● **Data in this exercise**
#####

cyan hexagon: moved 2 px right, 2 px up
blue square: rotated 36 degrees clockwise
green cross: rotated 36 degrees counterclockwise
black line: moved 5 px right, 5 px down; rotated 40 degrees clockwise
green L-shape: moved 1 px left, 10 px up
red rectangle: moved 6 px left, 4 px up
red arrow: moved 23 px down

#####

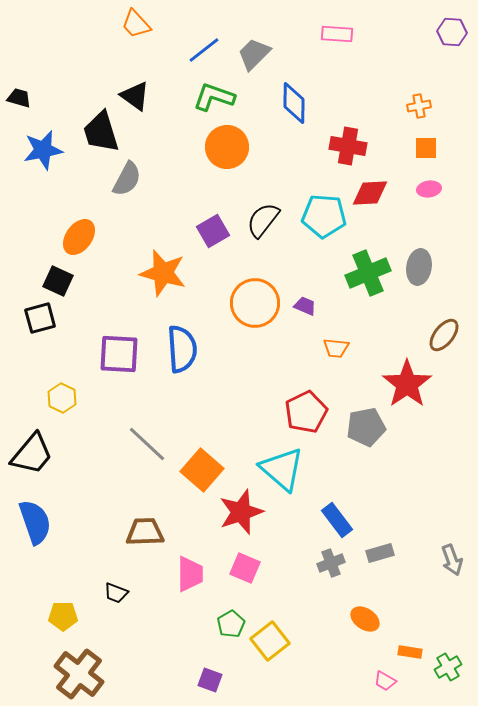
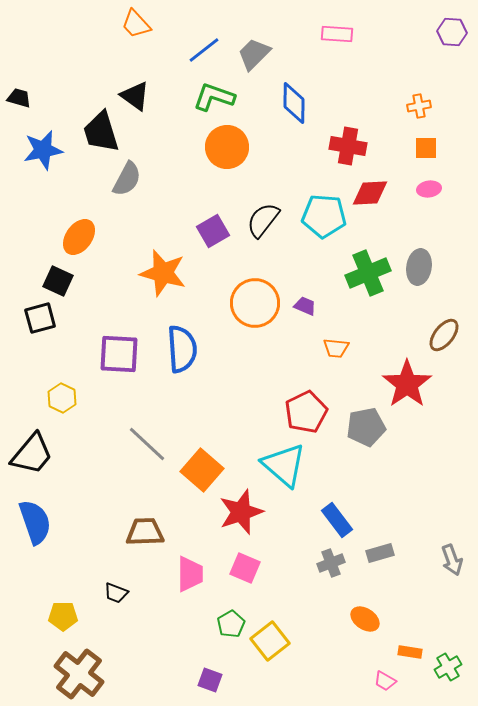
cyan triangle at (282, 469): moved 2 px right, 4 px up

#####

● **Directions**
The line above containing "red rectangle: moved 6 px left, 4 px up", the line containing "red arrow: moved 23 px down", and every line between them are to be transcribed exactly; no other line is wanted.

● **Answer box**
red rectangle: moved 6 px left, 4 px up
red arrow: moved 23 px down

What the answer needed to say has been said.